# Required work
Please copy the listing below verbatim from the line with "Question: Does white" through the line with "Question: Which point is", including both of those lines and nothing else.

# Dataset entries
######
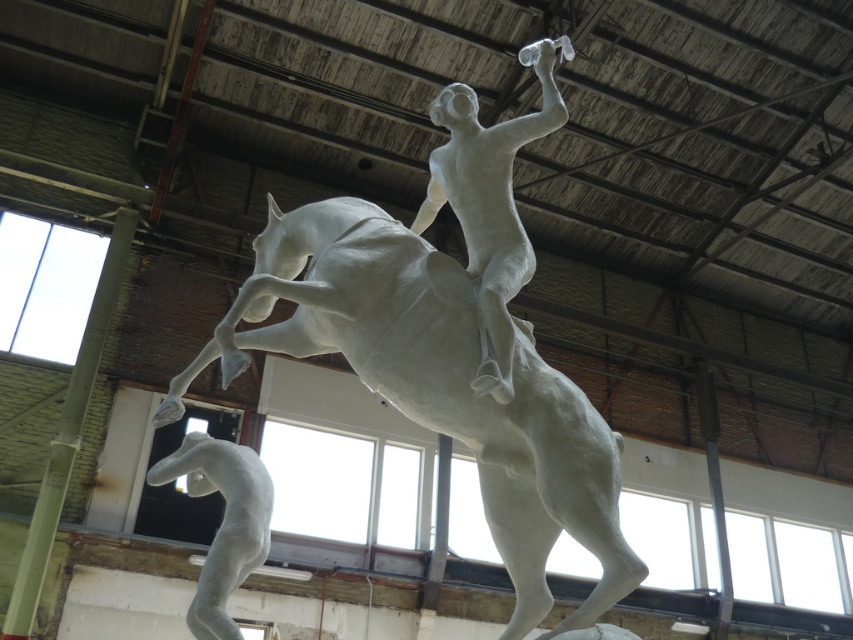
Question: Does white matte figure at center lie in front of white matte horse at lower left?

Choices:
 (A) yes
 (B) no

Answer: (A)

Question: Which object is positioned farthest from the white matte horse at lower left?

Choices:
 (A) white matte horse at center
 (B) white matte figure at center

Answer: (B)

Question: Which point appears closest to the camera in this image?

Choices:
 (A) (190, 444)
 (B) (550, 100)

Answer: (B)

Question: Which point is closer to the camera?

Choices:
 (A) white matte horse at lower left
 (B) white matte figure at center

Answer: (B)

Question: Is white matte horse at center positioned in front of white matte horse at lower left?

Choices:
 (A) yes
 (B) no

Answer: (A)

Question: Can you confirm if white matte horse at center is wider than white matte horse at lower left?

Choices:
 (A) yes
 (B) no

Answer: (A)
######
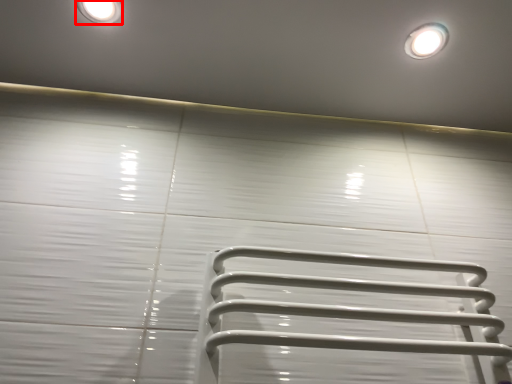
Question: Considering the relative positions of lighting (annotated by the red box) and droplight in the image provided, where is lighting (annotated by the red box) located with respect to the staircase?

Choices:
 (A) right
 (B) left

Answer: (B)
######
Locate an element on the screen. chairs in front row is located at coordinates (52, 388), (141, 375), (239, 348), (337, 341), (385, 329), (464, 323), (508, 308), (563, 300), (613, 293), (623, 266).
######
# Result of this task
Question: Does white matte figure at center lie in front of white matte horse at lower left?

Choices:
 (A) yes
 (B) no

Answer: (A)

Question: Which object is positioned farthest from the white matte horse at lower left?

Choices:
 (A) white matte horse at center
 (B) white matte figure at center

Answer: (B)

Question: Which point appears closest to the camera in this image?

Choices:
 (A) (190, 444)
 (B) (550, 100)

Answer: (B)

Question: Which point is closer to the camera?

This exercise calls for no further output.